=== ASSIGNMENT ===
Report back every line of the entries that contains "cone", exactly as written.

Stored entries
━━━━━━━━━━━━━━━━━━━━

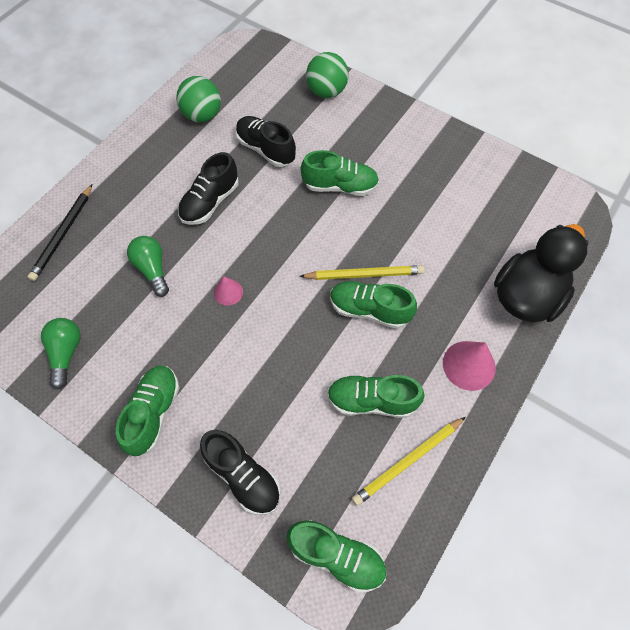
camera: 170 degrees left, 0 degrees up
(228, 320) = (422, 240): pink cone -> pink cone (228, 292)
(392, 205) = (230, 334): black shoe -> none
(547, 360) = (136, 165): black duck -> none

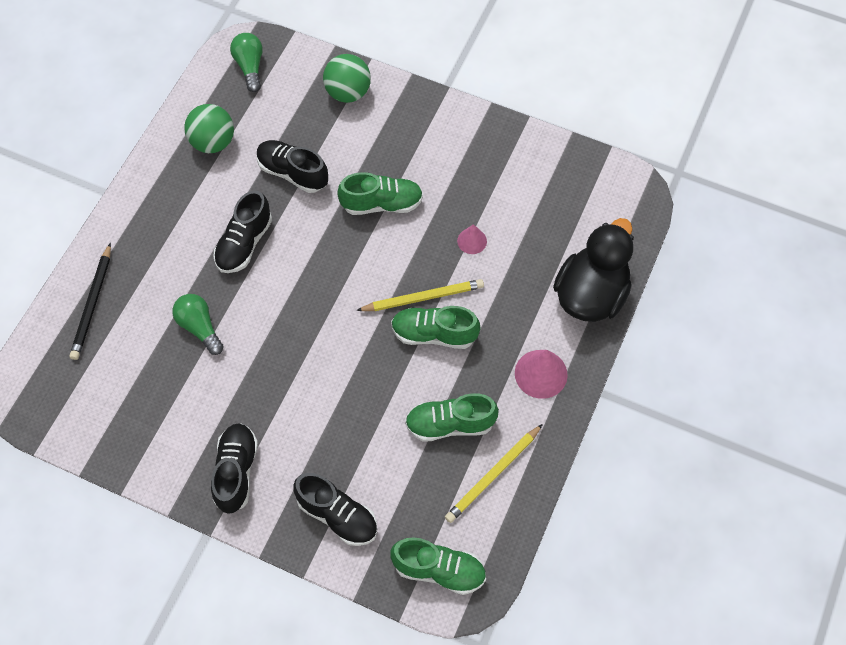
camera: 10 degrees left, 0 degrees up
(66, 353) = (132, 428): green light bulb -> green light bulb (250, 67)
(153, 413) = (236, 471): green shoe -> black shoe
(228, 292) = (285, 338): pink cone -> pink cone (472, 241)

━━━━━━━━━━━━━━━━━━━━

=== ANSWER FOR THE TASK ===
(228, 320) = (422, 240): pink cone -> pink cone (228, 292)
(228, 292) = (285, 338): pink cone -> pink cone (472, 241)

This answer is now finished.